Transcribe the lines from the start of the data below through the line with "J1 pin 1: GND -> VA", word for word and nothing more.

== == ==

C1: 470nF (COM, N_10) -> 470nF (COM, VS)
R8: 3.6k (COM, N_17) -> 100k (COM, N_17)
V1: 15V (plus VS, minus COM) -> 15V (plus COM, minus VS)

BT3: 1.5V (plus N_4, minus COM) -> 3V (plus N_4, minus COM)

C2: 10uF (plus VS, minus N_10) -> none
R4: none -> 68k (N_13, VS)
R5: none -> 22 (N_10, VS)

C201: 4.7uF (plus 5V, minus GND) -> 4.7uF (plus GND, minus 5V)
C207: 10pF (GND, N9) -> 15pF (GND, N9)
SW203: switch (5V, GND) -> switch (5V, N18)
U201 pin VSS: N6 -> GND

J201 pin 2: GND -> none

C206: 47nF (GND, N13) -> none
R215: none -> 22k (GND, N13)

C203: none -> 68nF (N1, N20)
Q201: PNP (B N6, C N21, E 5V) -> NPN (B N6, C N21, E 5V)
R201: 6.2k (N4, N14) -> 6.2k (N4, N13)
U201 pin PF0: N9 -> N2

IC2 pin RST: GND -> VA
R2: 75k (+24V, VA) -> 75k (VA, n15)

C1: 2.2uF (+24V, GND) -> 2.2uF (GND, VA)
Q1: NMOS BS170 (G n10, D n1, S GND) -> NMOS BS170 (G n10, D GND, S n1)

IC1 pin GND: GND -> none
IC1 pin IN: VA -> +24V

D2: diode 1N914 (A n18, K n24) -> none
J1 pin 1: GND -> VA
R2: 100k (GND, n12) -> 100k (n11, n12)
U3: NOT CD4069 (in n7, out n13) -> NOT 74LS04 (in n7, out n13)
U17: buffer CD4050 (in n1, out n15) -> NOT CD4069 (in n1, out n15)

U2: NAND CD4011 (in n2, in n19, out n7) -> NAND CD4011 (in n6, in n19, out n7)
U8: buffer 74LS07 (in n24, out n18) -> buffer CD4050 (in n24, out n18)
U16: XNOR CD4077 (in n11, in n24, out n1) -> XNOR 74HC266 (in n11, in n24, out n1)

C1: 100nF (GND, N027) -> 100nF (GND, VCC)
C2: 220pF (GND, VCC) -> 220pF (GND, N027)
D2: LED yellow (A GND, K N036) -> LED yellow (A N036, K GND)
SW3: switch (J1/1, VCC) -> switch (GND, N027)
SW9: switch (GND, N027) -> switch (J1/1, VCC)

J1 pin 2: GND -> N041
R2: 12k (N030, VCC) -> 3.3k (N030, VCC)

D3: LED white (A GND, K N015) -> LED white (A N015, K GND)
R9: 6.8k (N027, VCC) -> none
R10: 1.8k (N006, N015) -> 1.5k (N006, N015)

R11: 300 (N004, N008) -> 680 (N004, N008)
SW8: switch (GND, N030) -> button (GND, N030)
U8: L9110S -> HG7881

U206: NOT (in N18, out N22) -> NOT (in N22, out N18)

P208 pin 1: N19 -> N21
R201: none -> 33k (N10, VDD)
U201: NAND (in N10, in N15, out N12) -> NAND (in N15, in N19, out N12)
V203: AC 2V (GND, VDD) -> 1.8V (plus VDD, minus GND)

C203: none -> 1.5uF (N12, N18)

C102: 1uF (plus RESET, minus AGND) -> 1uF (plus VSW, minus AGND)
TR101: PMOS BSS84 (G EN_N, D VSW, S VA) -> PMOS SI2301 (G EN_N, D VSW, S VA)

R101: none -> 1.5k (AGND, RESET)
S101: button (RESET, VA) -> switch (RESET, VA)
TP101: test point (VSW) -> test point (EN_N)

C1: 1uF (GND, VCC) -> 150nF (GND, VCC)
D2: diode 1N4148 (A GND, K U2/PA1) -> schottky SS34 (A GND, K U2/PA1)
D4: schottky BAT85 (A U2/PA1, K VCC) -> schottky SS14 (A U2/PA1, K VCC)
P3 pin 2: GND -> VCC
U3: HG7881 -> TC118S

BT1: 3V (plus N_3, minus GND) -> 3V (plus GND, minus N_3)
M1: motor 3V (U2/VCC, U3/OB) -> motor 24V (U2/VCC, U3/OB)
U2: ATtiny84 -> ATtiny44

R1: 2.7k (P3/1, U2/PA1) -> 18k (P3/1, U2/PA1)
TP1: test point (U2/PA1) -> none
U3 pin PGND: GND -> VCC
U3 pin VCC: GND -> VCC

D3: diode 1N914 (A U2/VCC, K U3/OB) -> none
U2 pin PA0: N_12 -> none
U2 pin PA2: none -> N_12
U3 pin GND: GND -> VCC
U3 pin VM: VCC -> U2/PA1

== == ==

• [Worked solution]
C1: 470nF (COM, N_10) -> 470nF (COM, VS)
R8: 3.6k (COM, N_17) -> 100k (COM, N_17)
V1: 15V (plus VS, minus COM) -> 15V (plus COM, minus VS)

BT3: 1.5V (plus N_4, minus COM) -> 3V (plus N_4, minus COM)

C2: 10uF (plus VS, minus N_10) -> none
R4: none -> 68k (N_13, VS)
R5: none -> 22 (N_10, VS)

C201: 4.7uF (plus 5V, minus GND) -> 4.7uF (plus GND, minus 5V)
C207: 10pF (GND, N9) -> 15pF (GND, N9)
SW203: switch (5V, GND) -> switch (5V, N18)
U201 pin VSS: N6 -> GND

J201 pin 2: GND -> none

C206: 47nF (GND, N13) -> none
R215: none -> 22k (GND, N13)

C203: none -> 68nF (N1, N20)
Q201: PNP (B N6, C N21, E 5V) -> NPN (B N6, C N21, E 5V)
R201: 6.2k (N4, N14) -> 6.2k (N4, N13)
U201 pin PF0: N9 -> N2

IC2 pin RST: GND -> VA
R2: 75k (+24V, VA) -> 75k (VA, n15)

C1: 2.2uF (+24V, GND) -> 2.2uF (GND, VA)
Q1: NMOS BS170 (G n10, D n1, S GND) -> NMOS BS170 (G n10, D GND, S n1)

IC1 pin GND: GND -> none
IC1 pin IN: VA -> +24V

D2: diode 1N914 (A n18, K n24) -> none
J1 pin 1: GND -> VA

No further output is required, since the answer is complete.